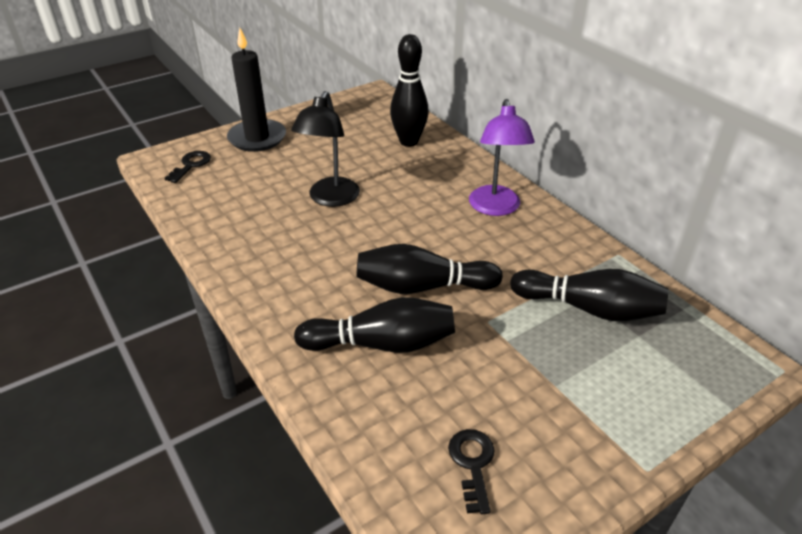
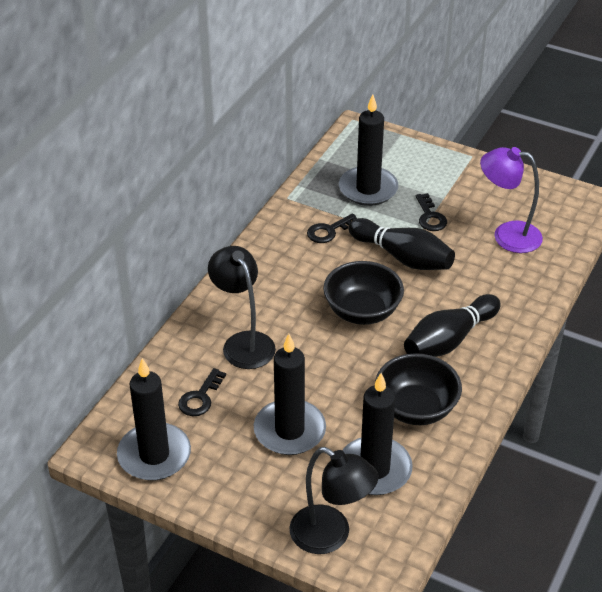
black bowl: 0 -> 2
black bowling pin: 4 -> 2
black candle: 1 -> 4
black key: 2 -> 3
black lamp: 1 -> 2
...
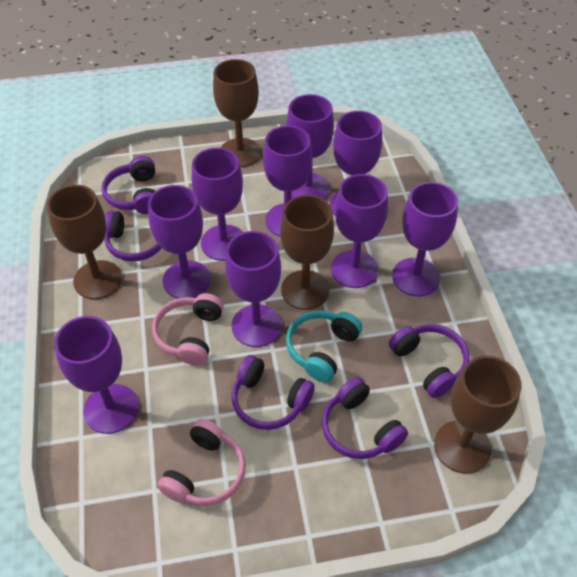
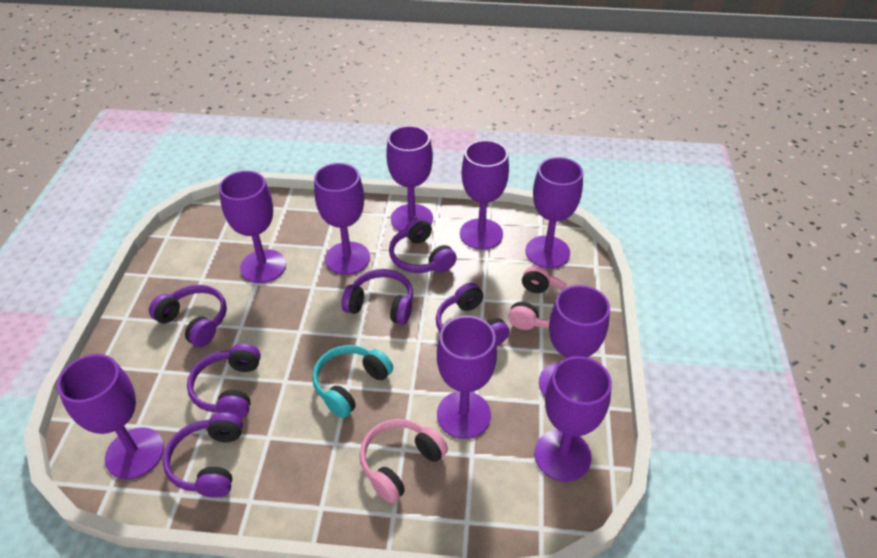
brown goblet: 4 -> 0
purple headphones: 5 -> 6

### Required work:
Would you print, exactly as written, every line above from the one holding "black bowl: 0 -> 2" through the one holding "black lamp: 1 -> 2", with both included and no other lines?

### Written response:
black bowl: 0 -> 2
black bowling pin: 4 -> 2
black candle: 1 -> 4
black key: 2 -> 3
black lamp: 1 -> 2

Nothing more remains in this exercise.